Write the entries out exactly. Any images they hold stay out of the copy.

*** ENTRIES PROVIDED ***

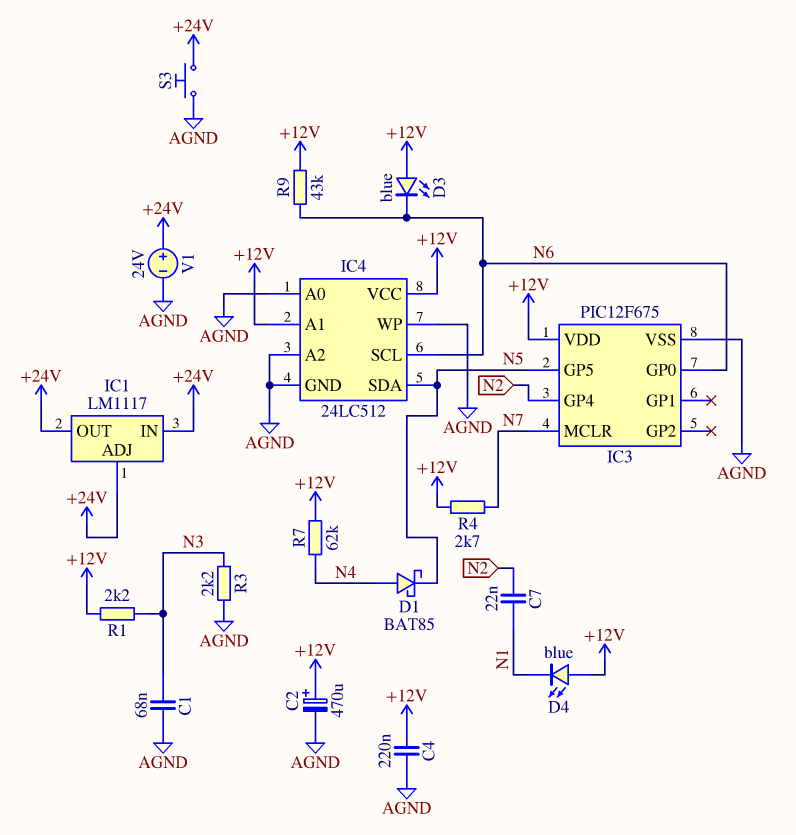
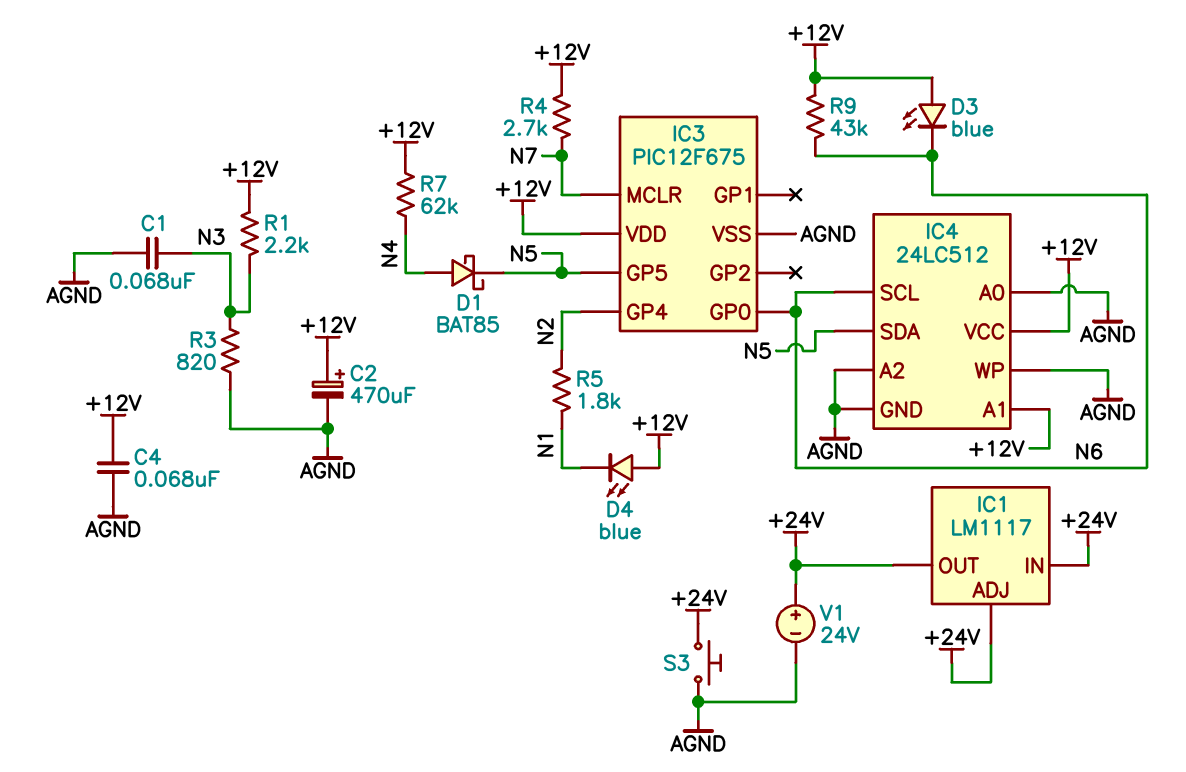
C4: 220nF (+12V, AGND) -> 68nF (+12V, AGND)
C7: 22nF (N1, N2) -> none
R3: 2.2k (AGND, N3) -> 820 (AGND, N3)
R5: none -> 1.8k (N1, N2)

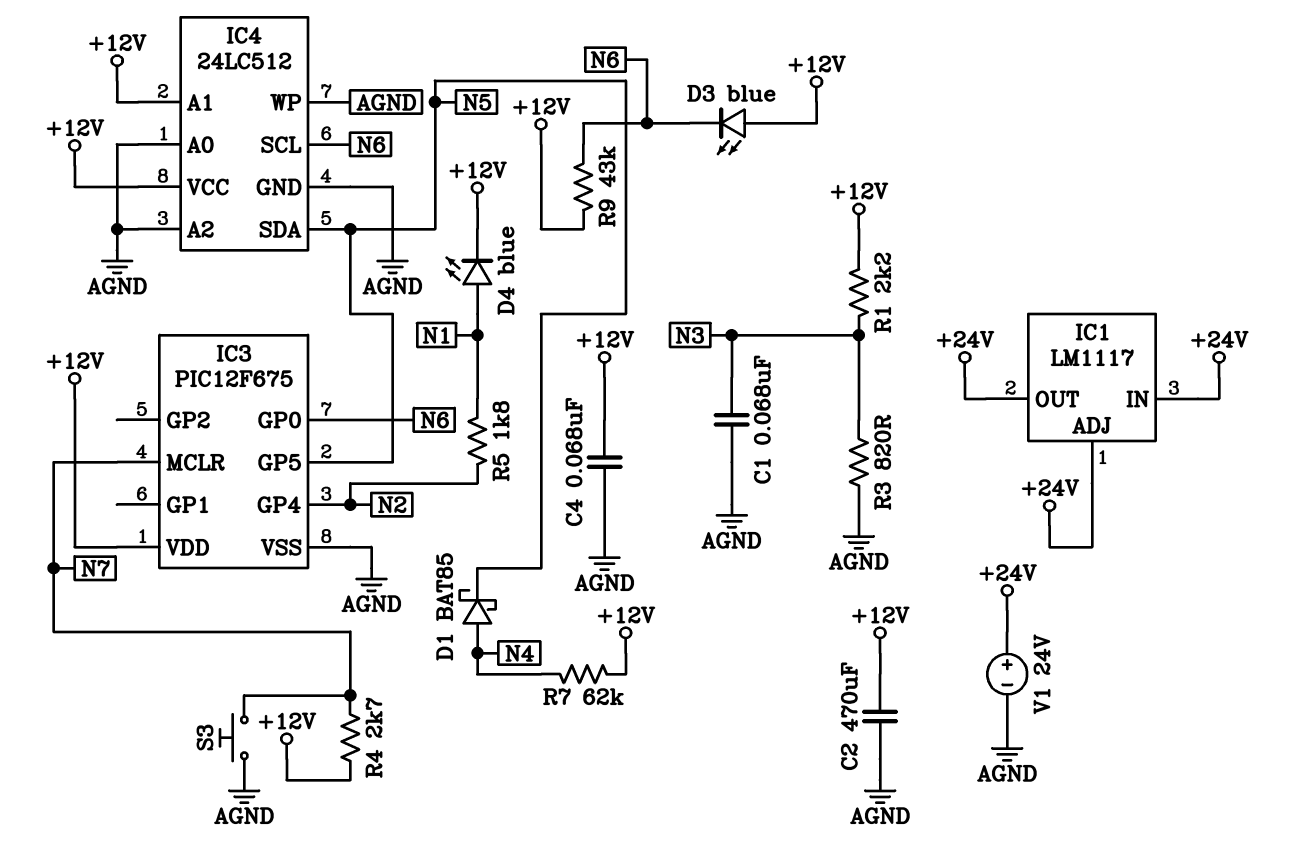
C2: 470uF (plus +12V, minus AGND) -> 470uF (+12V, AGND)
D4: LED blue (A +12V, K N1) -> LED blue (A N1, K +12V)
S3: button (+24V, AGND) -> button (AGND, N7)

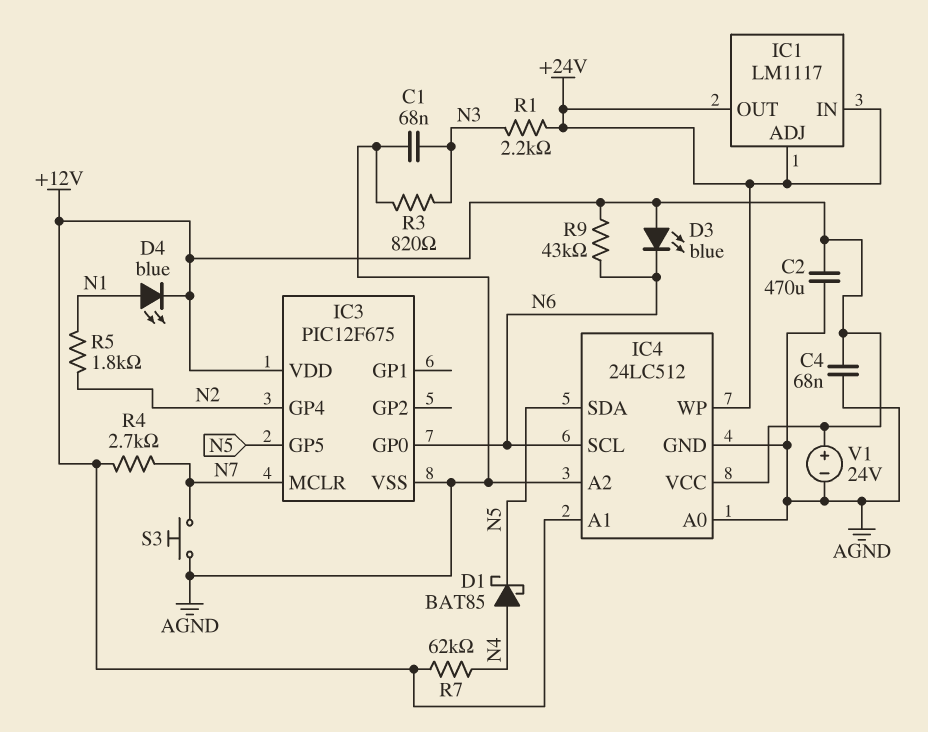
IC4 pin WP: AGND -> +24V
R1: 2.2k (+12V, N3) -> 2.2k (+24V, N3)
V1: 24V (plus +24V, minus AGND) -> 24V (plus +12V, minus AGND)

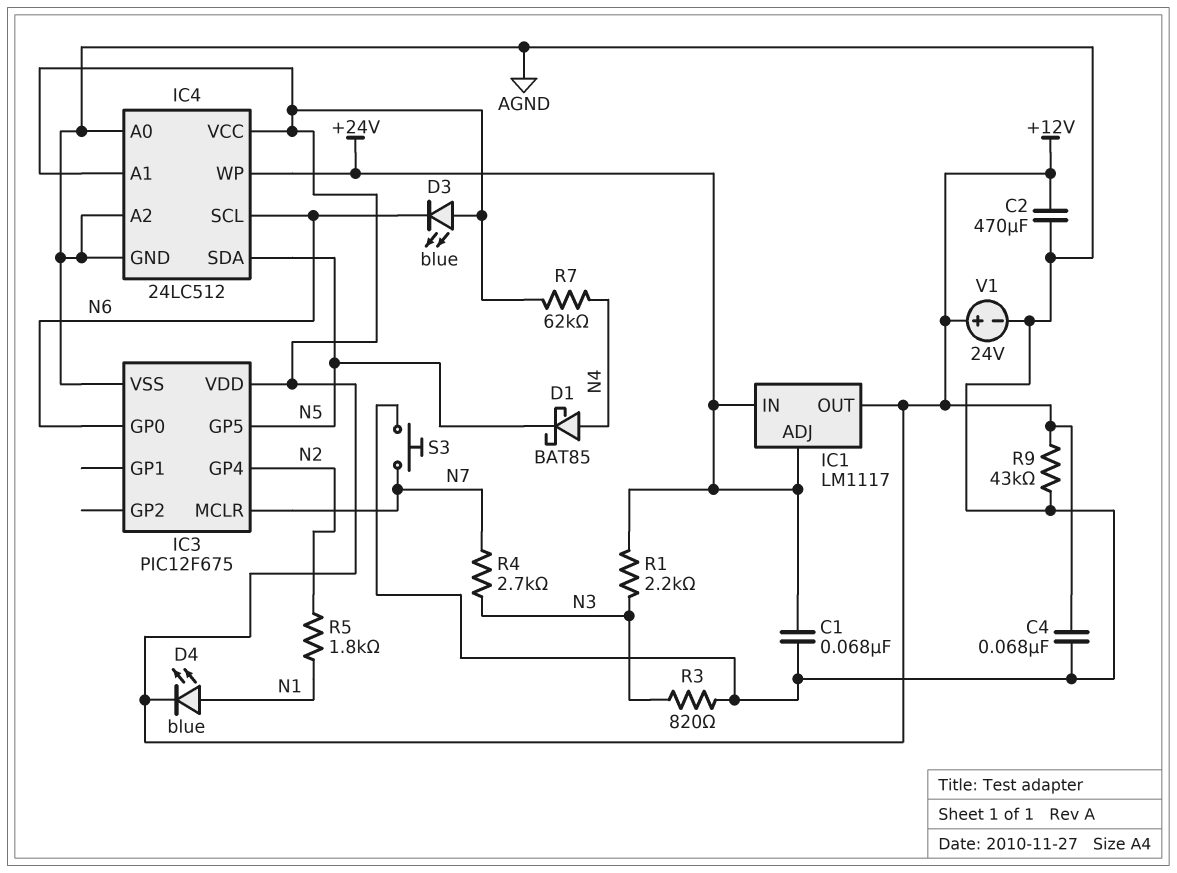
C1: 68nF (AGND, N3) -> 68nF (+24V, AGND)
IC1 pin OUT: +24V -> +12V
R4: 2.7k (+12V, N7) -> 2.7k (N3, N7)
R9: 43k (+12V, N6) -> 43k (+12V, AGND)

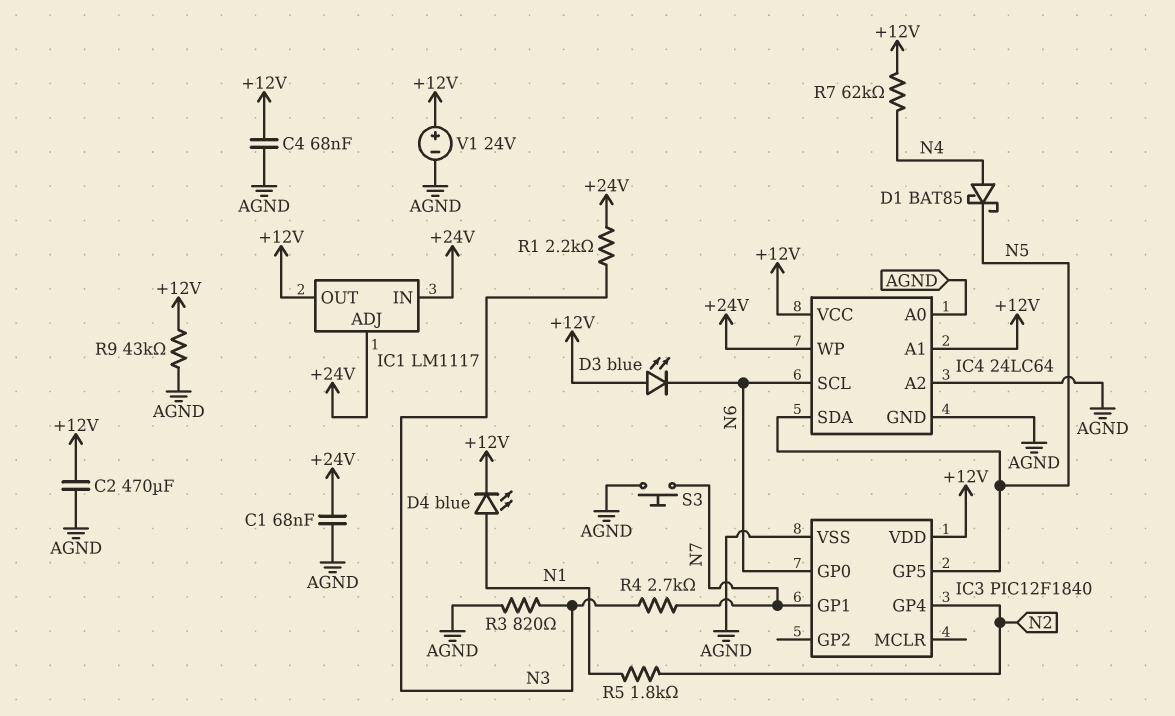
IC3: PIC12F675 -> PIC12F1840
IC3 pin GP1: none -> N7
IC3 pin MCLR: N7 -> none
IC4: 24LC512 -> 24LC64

***

[RESULT BELOW]:
C4: 220nF (+12V, AGND) -> 68nF (+12V, AGND)
C7: 22nF (N1, N2) -> none
R3: 2.2k (AGND, N3) -> 820 (AGND, N3)
R5: none -> 1.8k (N1, N2)

C2: 470uF (plus +12V, minus AGND) -> 470uF (+12V, AGND)
D4: LED blue (A +12V, K N1) -> LED blue (A N1, K +12V)
S3: button (+24V, AGND) -> button (AGND, N7)

IC4 pin WP: AGND -> +24V
R1: 2.2k (+12V, N3) -> 2.2k (+24V, N3)
V1: 24V (plus +24V, minus AGND) -> 24V (plus +12V, minus AGND)

C1: 68nF (AGND, N3) -> 68nF (+24V, AGND)
IC1 pin OUT: +24V -> +12V
R4: 2.7k (+12V, N7) -> 2.7k (N3, N7)
R9: 43k (+12V, N6) -> 43k (+12V, AGND)

IC3: PIC12F675 -> PIC12F1840
IC3 pin GP1: none -> N7
IC3 pin MCLR: N7 -> none
IC4: 24LC512 -> 24LC64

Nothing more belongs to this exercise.